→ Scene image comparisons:

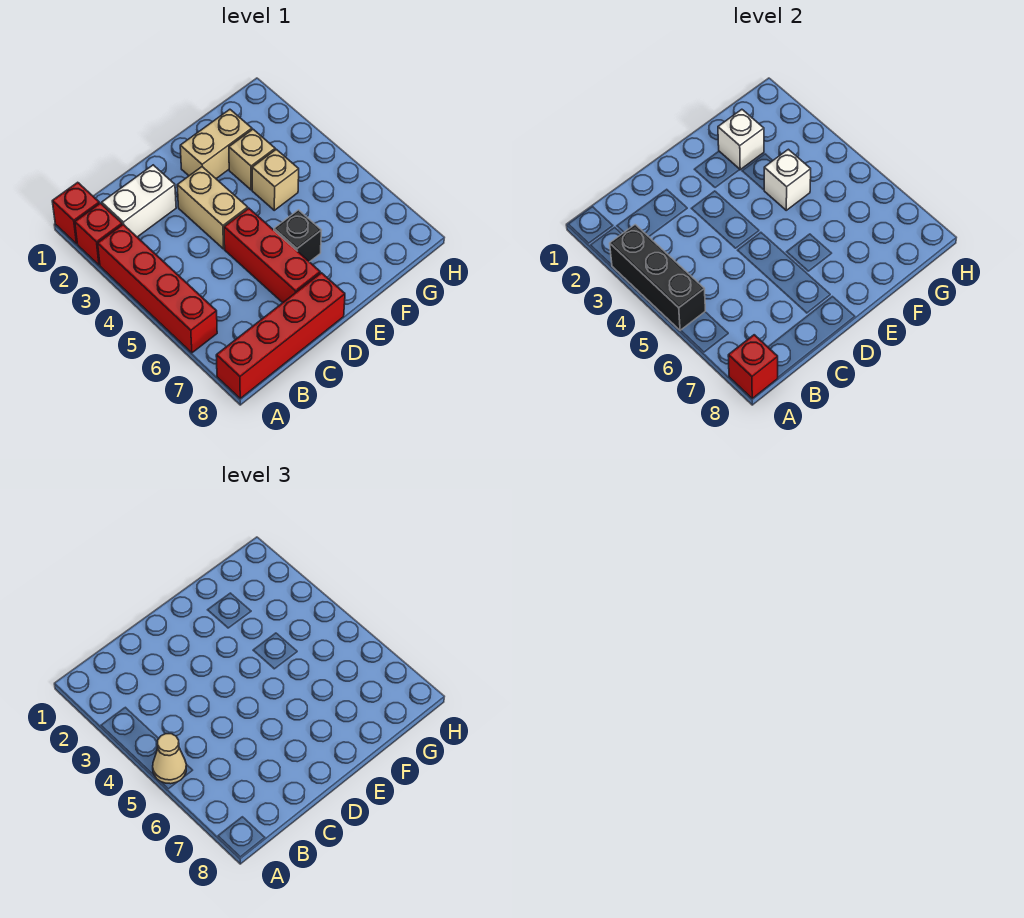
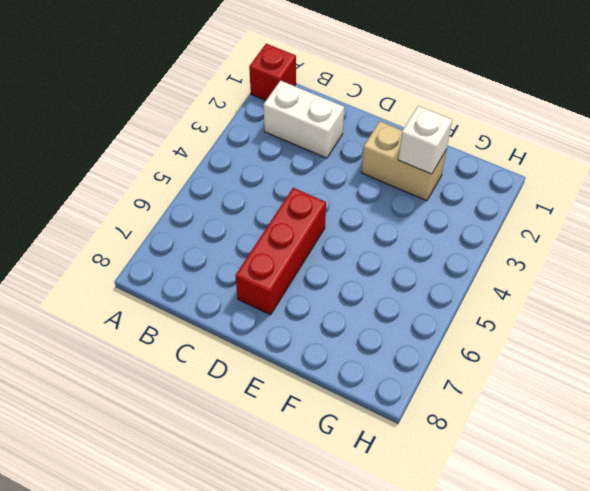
none -> red 1x1 brick [75,203,122,265]
none -> red 1x4 brick [98,224,217,353]
none -> red 1x4 brick [216,273,345,398]

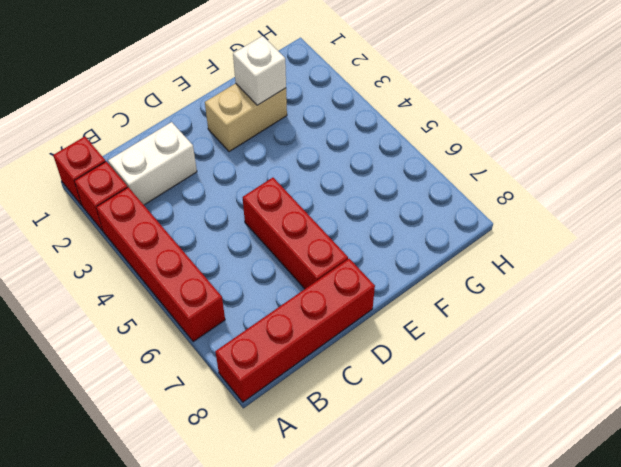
none -> tan 1x2 brick [177,167,248,249]
none -> black 1x1 brick [274,210,321,262]
none -> tan 1x1 brick [229,129,275,190]

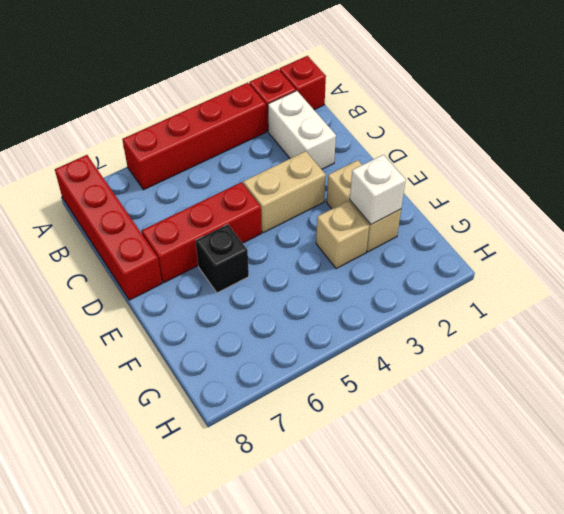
none -> tan 1x1 brick [252,149,299,210]
none -> black 1x3 brick [610,225,705,331]
none -> red 1x1 brick [728,335,778,398]

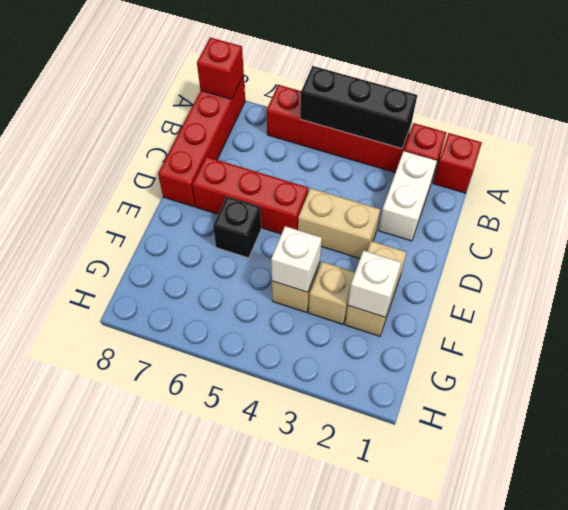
none -> tan 1x1 cone [153,734,186,784]

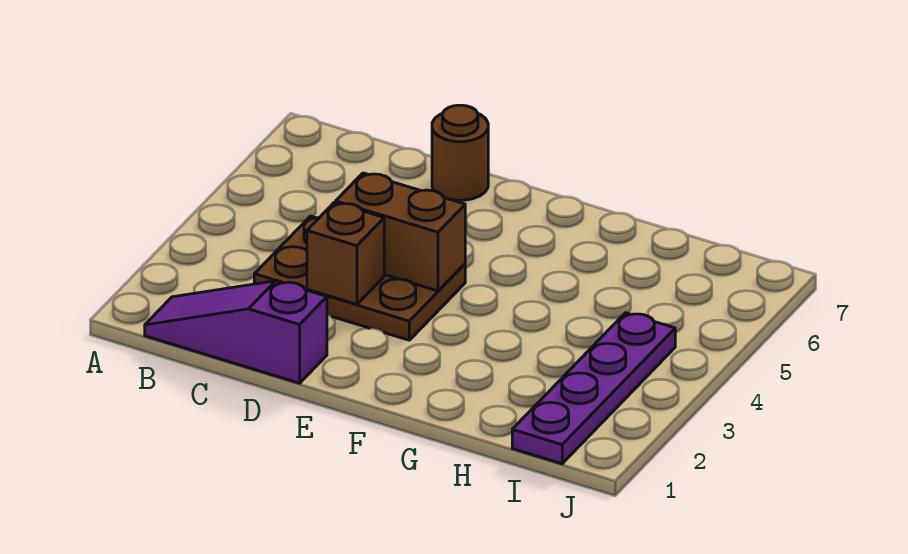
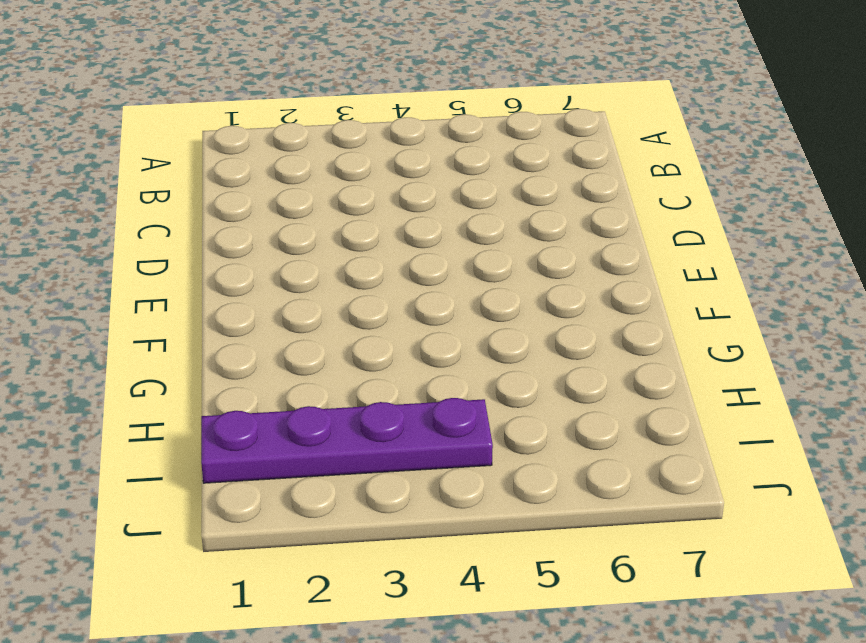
none -> purple 1x3 slope [145,281,327,383]
none -> brown 2x3 plate [254,216,465,340]

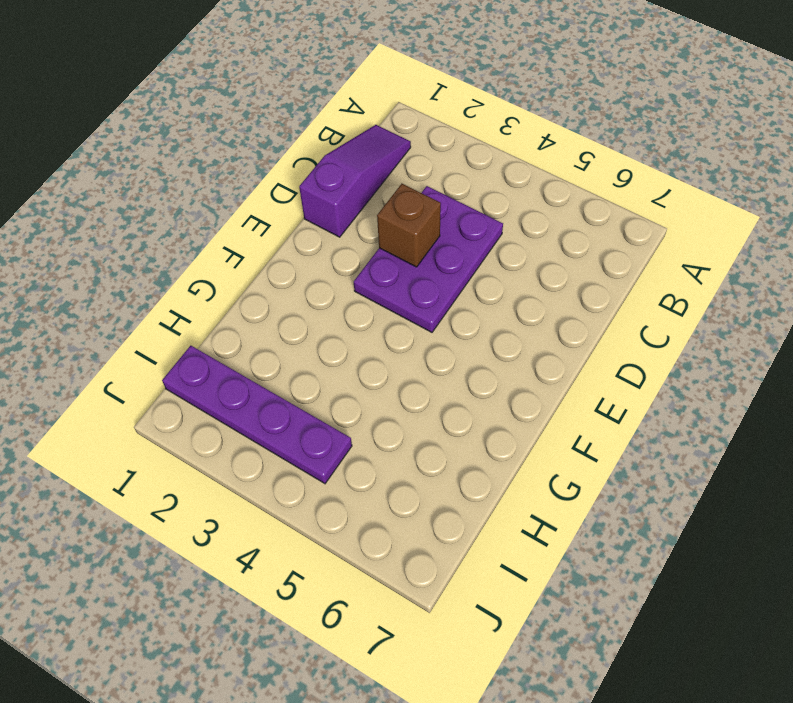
purple 2x3 plate [354,186,503,332] -> brown 2x3 plate [254,216,465,340]
none -> brown 1x1 round brick [432,105,488,200]
none -> brown 1x2 brick [336,173,465,291]

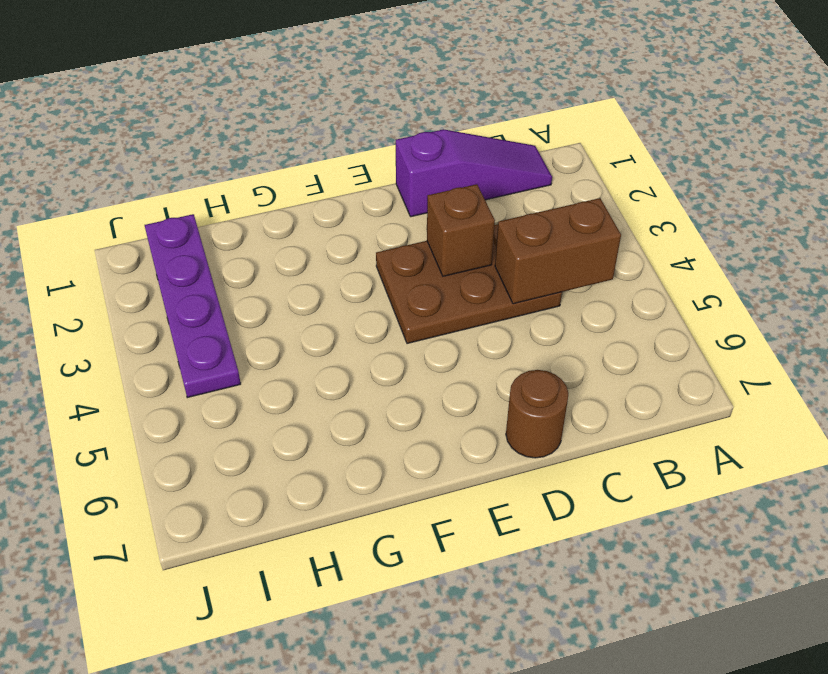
brown 1x2 brick [495,198,621,304] -> brown 1x2 brick moved to [336,173,465,291]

→ What the task requires: Return from the data every line that holds "black".

→ Written response:
none -> black 1x1 brick [274,210,321,262]
none -> black 1x3 brick [610,225,705,331]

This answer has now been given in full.